- [About this exercise]:
Lines before the one holding "Rosa's Songs: [921,780,1284,956]" are not wanted. Please copy that line and everything after it to the end of the records, exactly, skipping pictures.

*** Opening of Supplied material ***

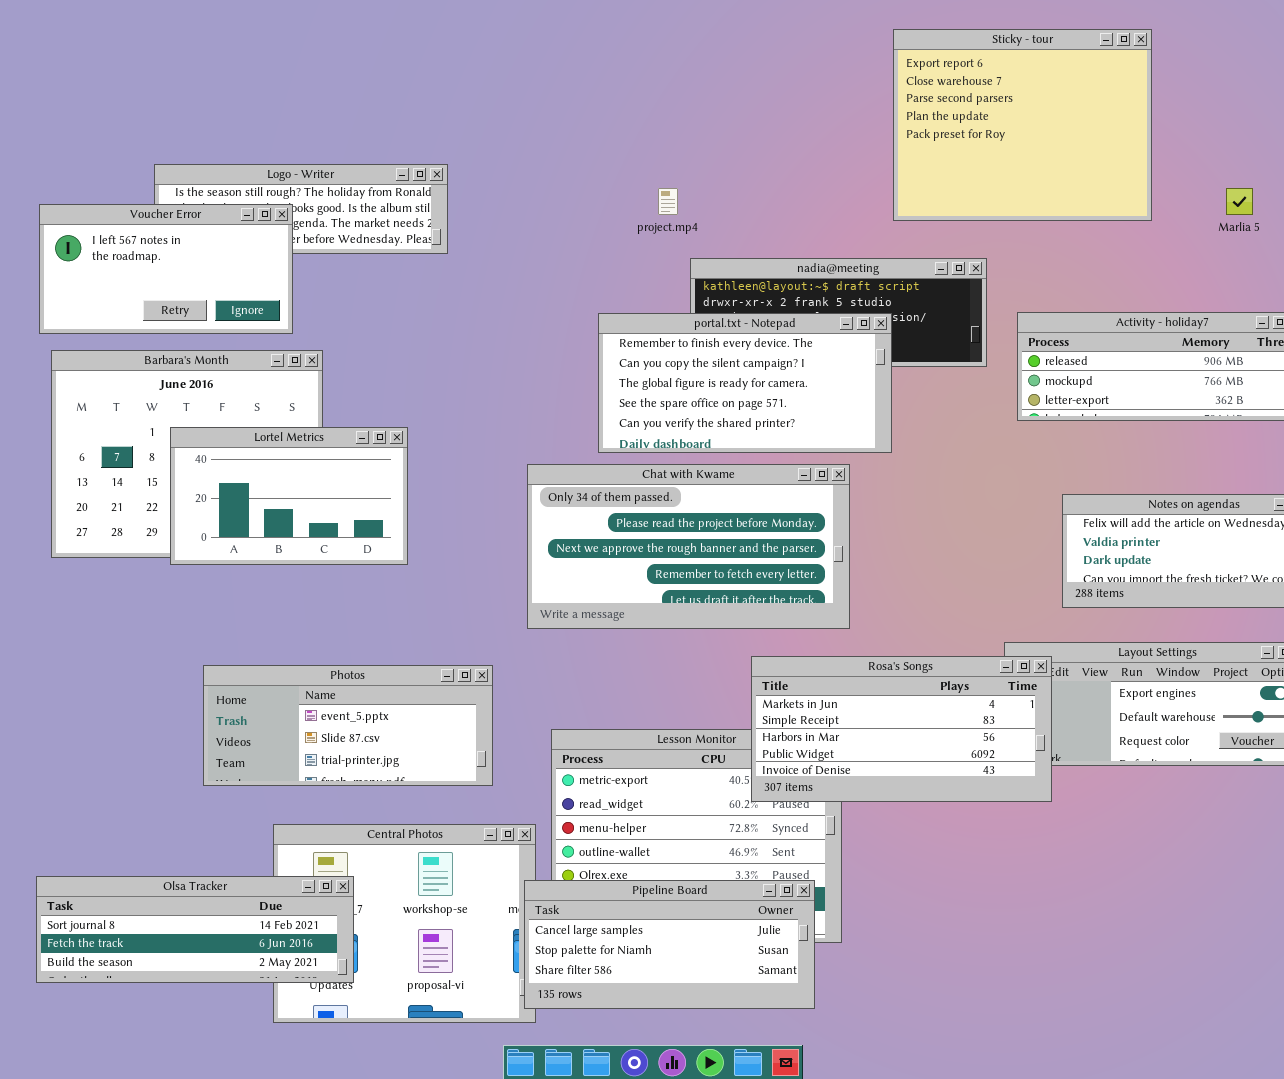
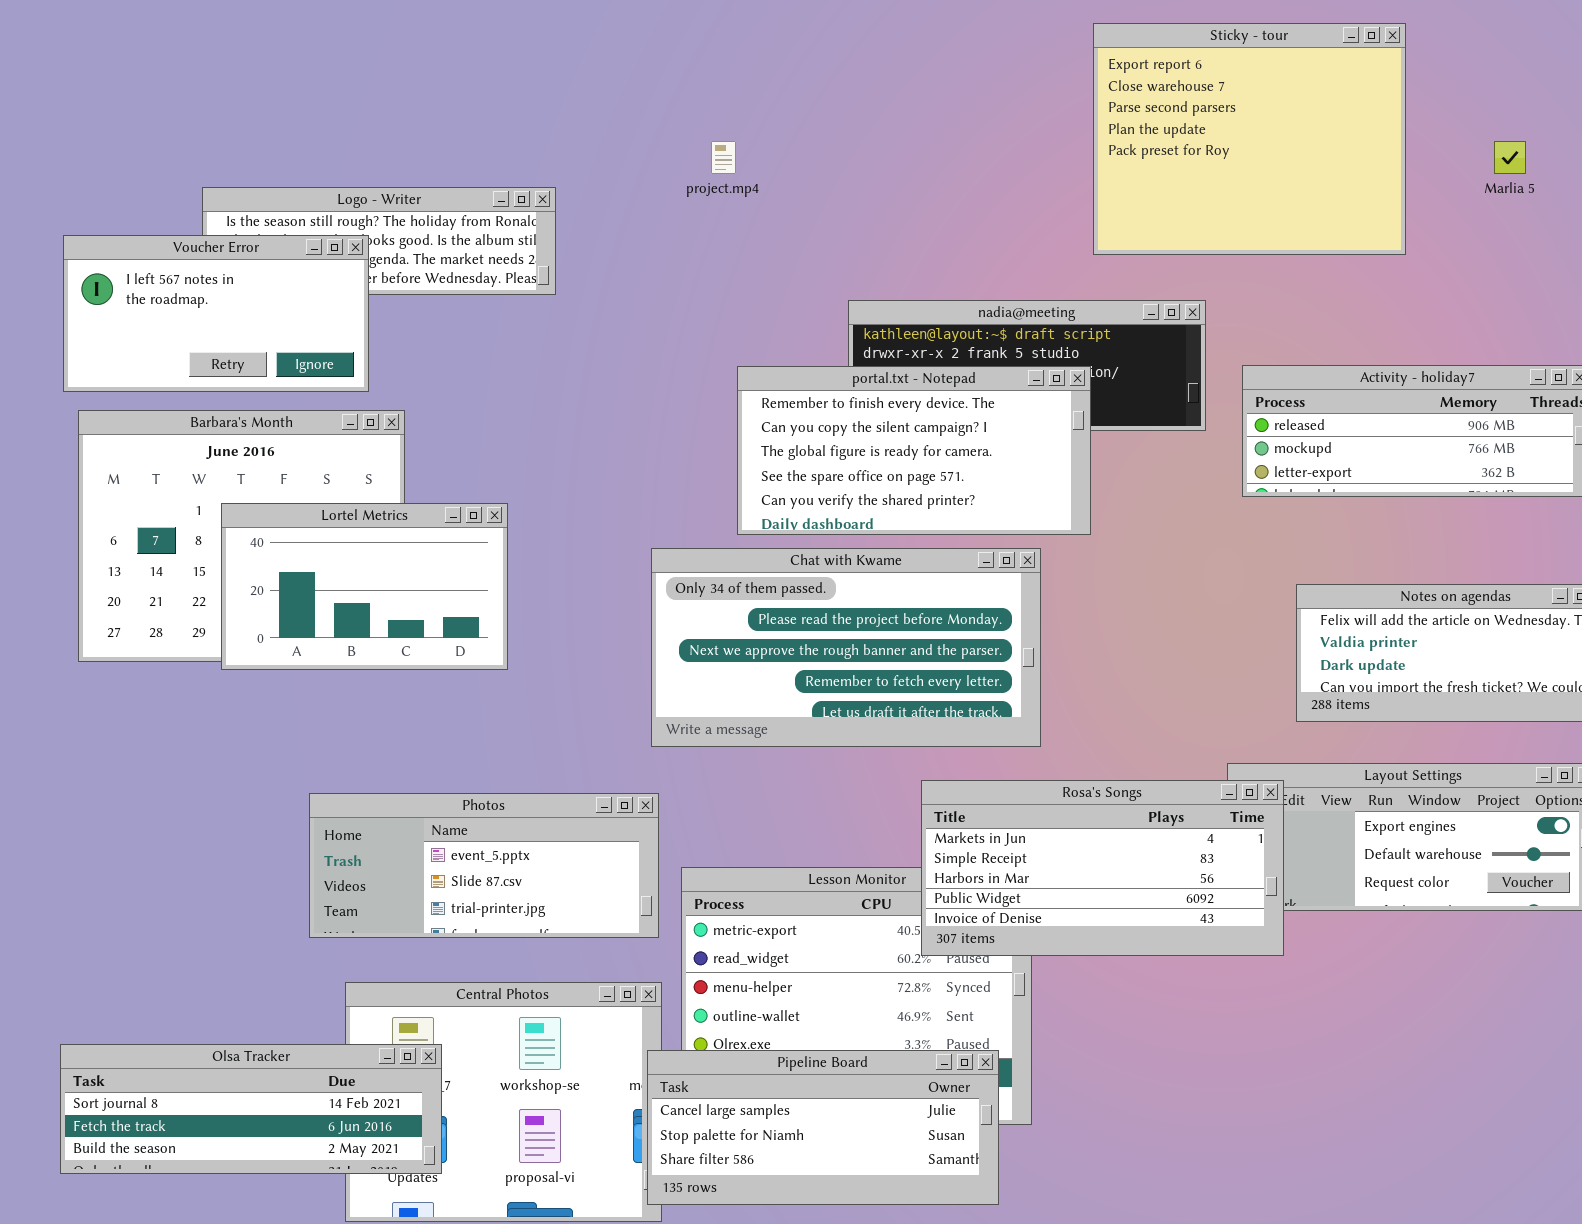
project.mp4: [658,188,678,215] -> [711,141,736,174], moved
Marlia 5: [1226,188,1253,215] -> [1494,141,1526,174], moved
Photos: [203,665,493,786] -> [309,793,659,938], moved

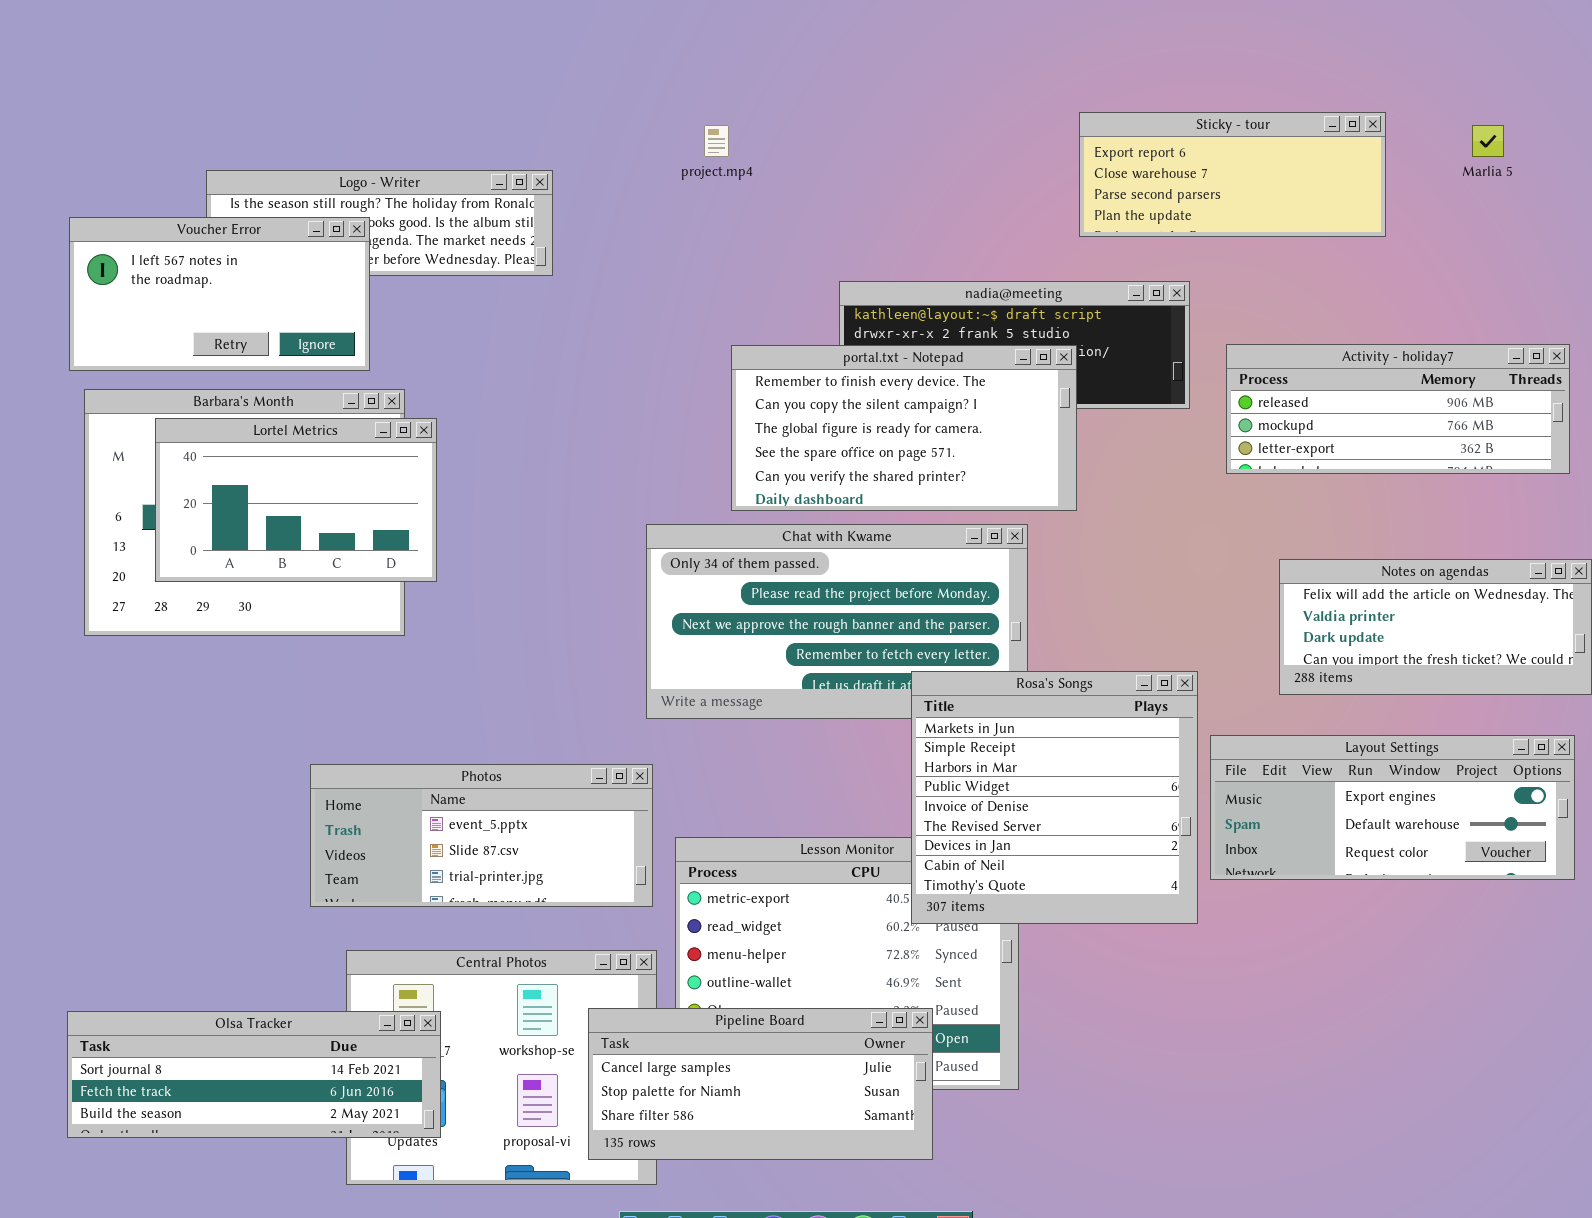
Sticky - tour: [1093,23,1406,255] -> [1079,112,1386,237], resized
Lortel Metrics: [221,503,508,670] -> [155,418,437,582], moved
Rosa's Songs: [921,780,1284,956] -> [911,671,1198,924], resized
Pipeline Board: [647,1050,999,1205] -> [588,1008,933,1160], moved

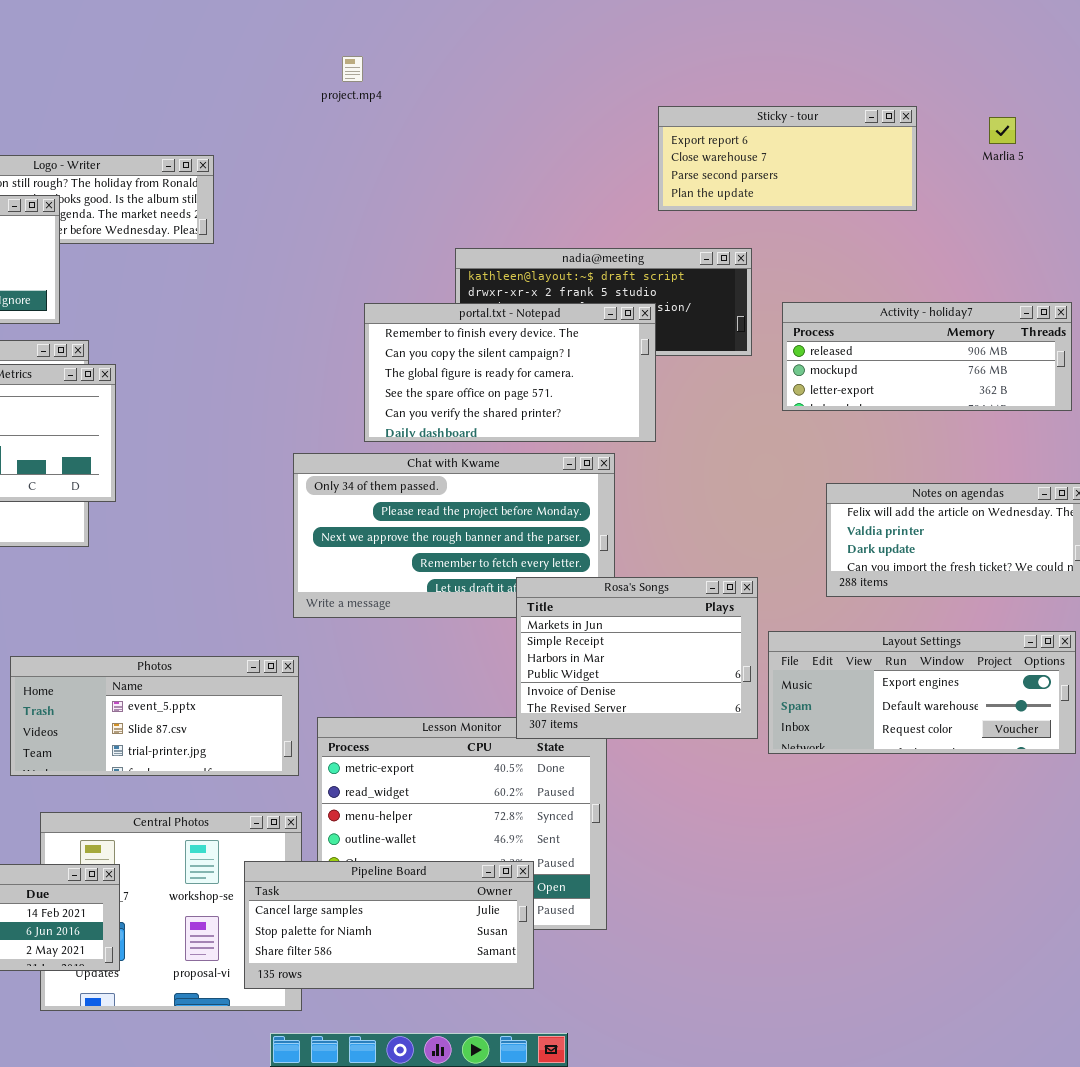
project.mp4: [704,125,729,157] -> [342,56,363,82], moved
Rosa's Songs: [911,671,1198,924] -> [516,577,758,739], resized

*** Close of Supplied material ***

- [Answer below]:
Rosa's Songs: [921,780,1284,956] -> [911,671,1198,924], resized
Pipeline Board: [647,1050,999,1205] -> [588,1008,933,1160], moved

project.mp4: [704,125,729,157] -> [342,56,363,82], moved
Rosa's Songs: [911,671,1198,924] -> [516,577,758,739], resized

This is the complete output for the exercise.